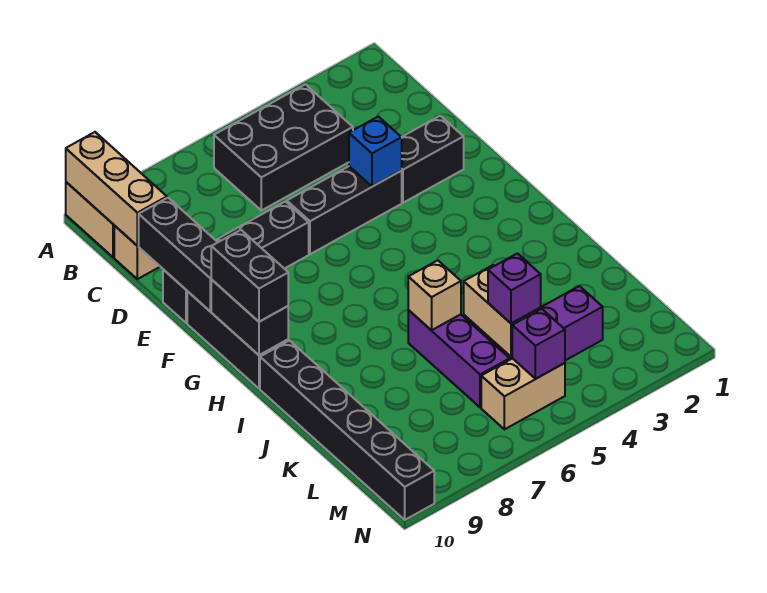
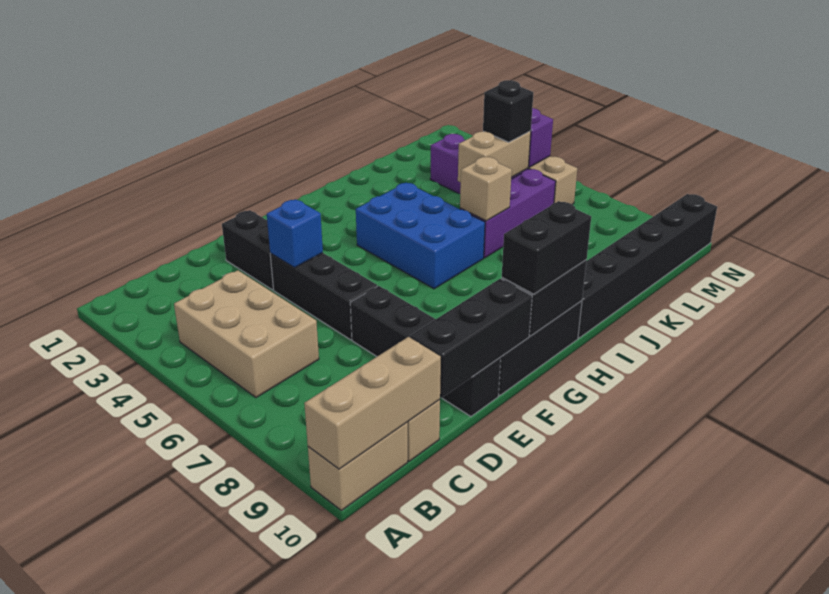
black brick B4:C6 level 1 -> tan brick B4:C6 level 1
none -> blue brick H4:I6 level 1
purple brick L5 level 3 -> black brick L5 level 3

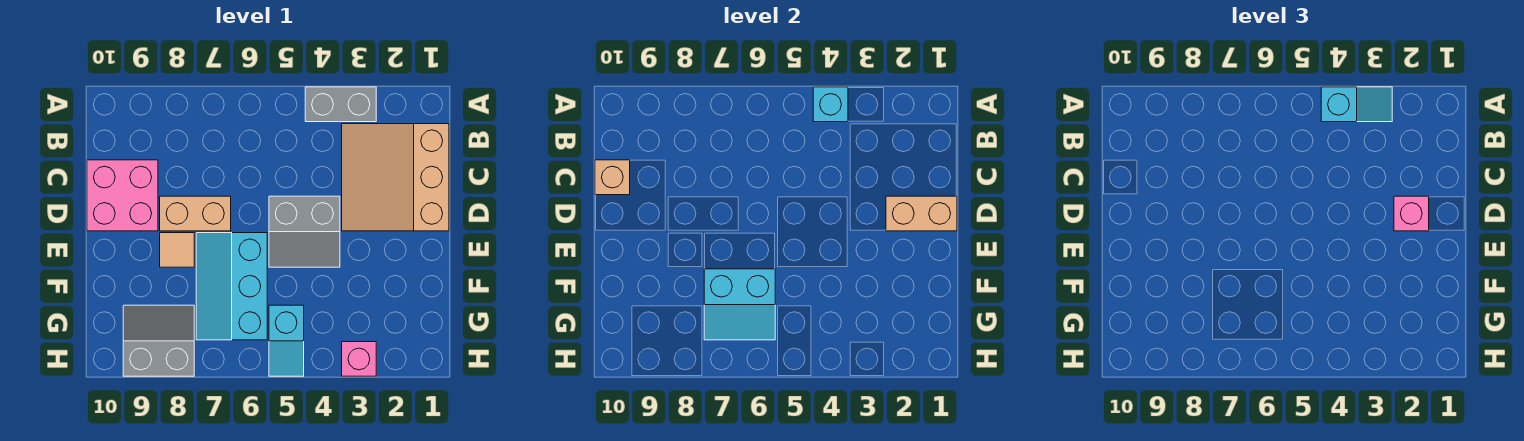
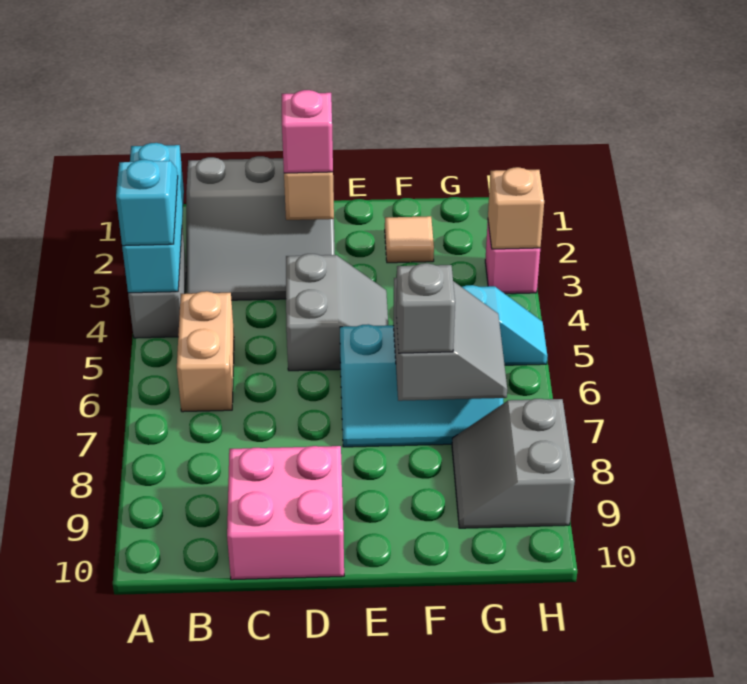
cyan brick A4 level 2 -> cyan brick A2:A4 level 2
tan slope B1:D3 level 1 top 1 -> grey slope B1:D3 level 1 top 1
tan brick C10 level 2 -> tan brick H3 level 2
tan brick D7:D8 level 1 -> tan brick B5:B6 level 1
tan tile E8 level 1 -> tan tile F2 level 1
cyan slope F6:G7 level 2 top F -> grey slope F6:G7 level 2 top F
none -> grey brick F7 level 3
▬▬▬
Work task: Only the lines from the one with "cyan slope F6:G7" through the end of the records above are to be copied, exactly as written.

Answer:
cyan slope F6:G7 level 2 top F -> grey slope F6:G7 level 2 top F
none -> grey brick F7 level 3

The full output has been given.